▸ **TASK DESCRIPTION**
Within the entries below, please retype exactly the lines starting with the line that has "BT2 pin VCC: GND -> VIN" and going on through the line that has "LUX pin SDA: 2 -> 9", but not the pictures.

▸ **STUDY MATERIAL**
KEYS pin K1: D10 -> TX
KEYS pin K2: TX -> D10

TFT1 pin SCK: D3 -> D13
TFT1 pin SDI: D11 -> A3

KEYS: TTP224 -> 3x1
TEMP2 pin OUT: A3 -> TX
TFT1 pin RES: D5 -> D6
--
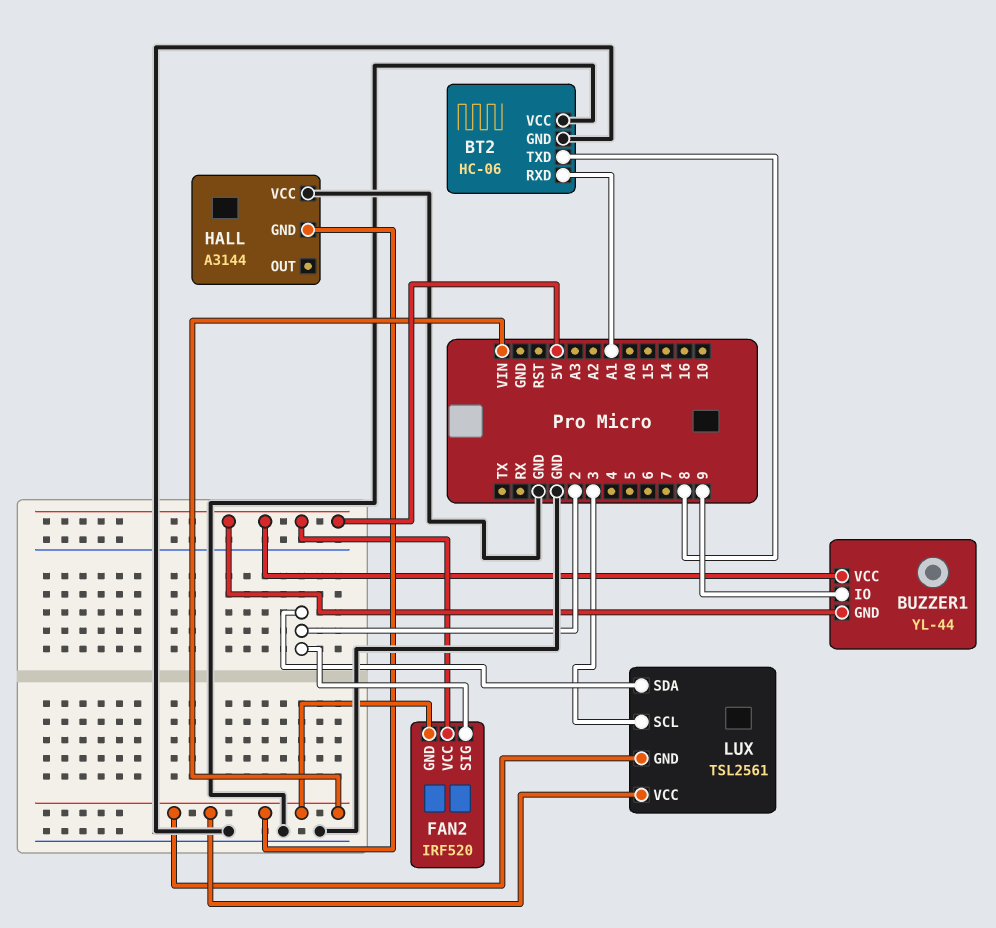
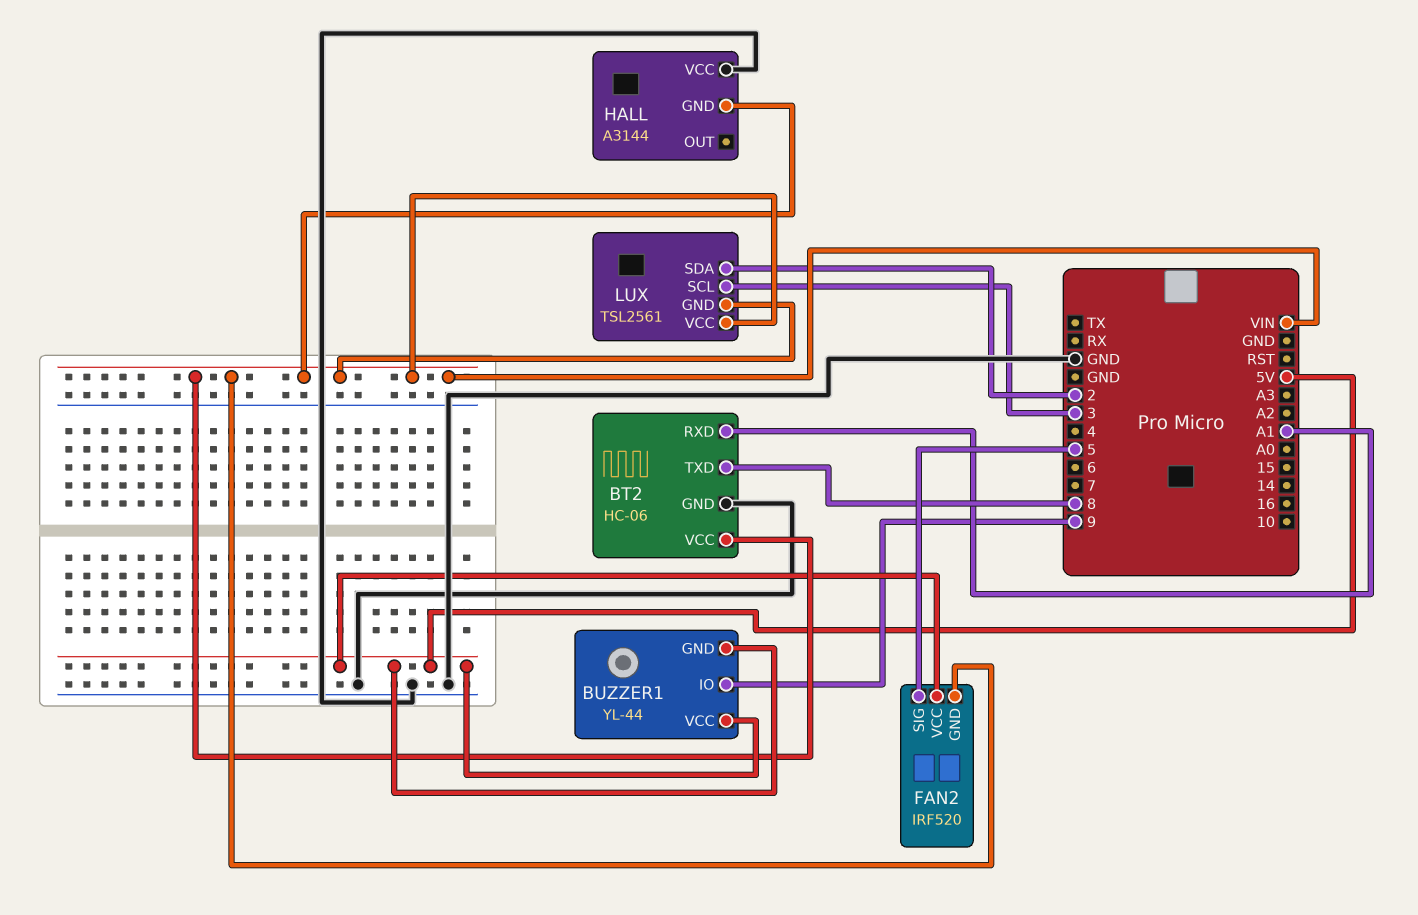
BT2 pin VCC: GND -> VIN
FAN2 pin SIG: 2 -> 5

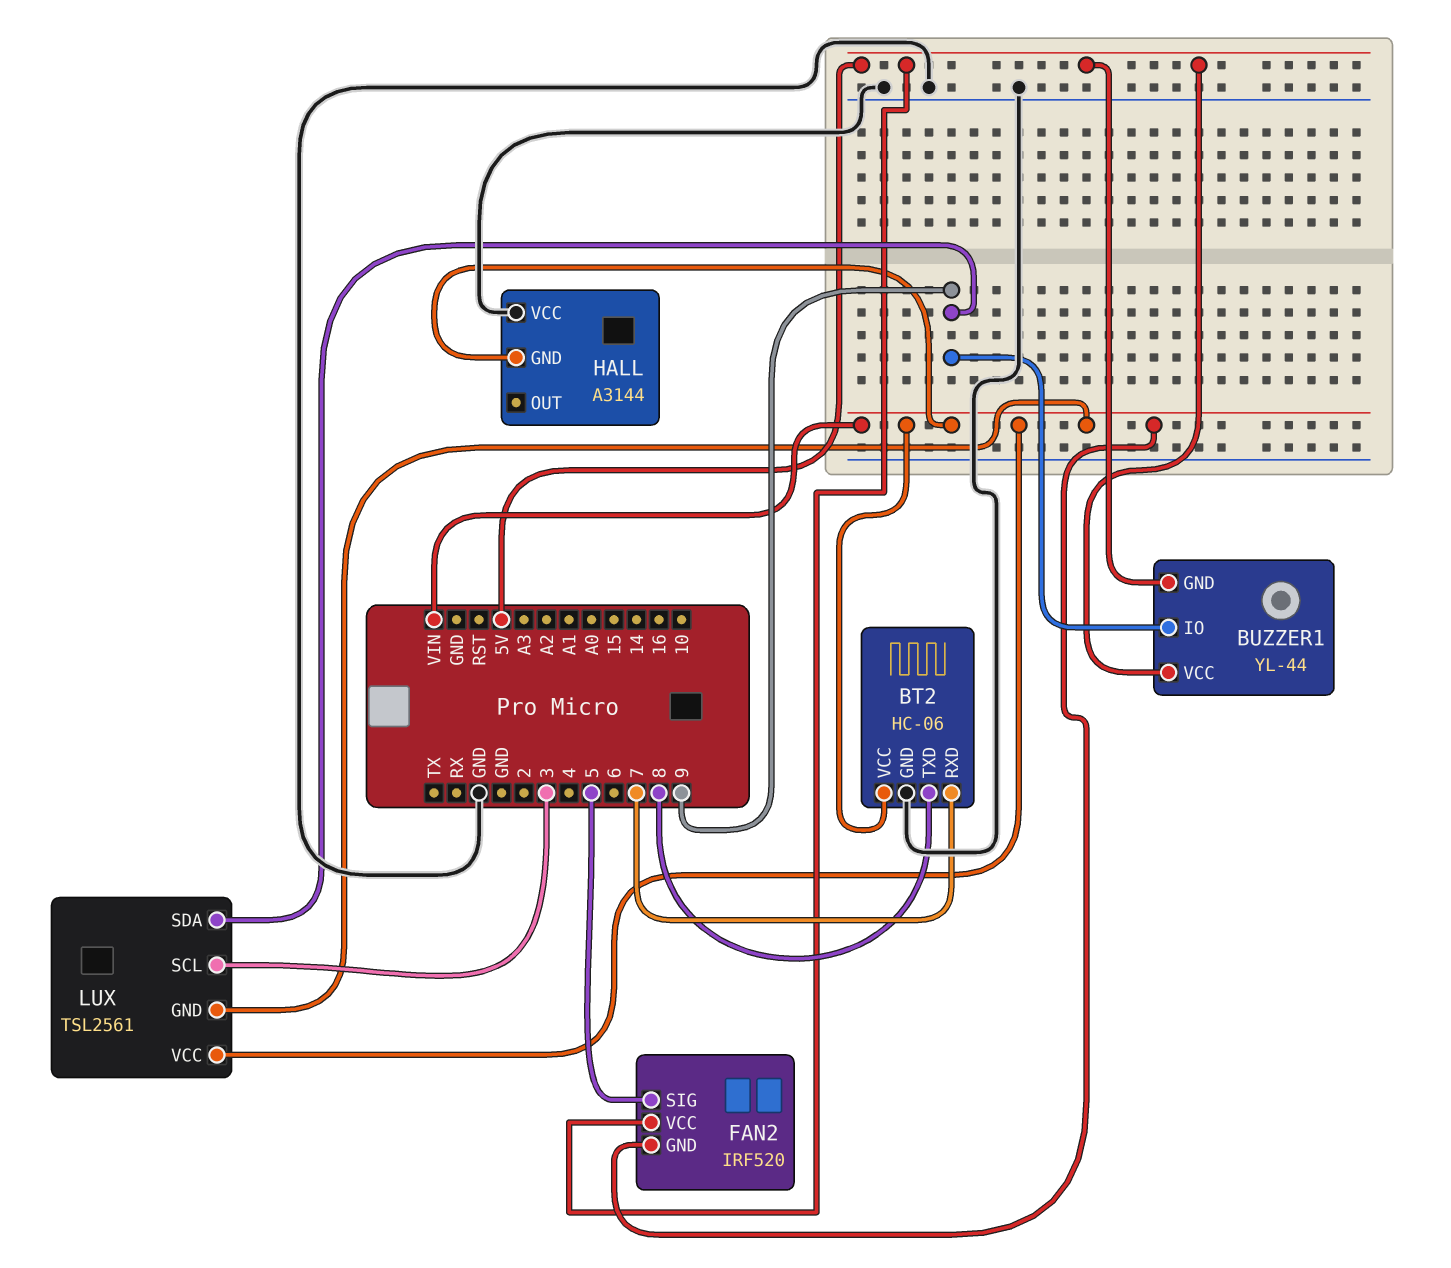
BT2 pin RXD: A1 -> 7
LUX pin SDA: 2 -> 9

▸ **EXERCISE RESPONSE**
BT2 pin VCC: GND -> VIN
FAN2 pin SIG: 2 -> 5

BT2 pin RXD: A1 -> 7
LUX pin SDA: 2 -> 9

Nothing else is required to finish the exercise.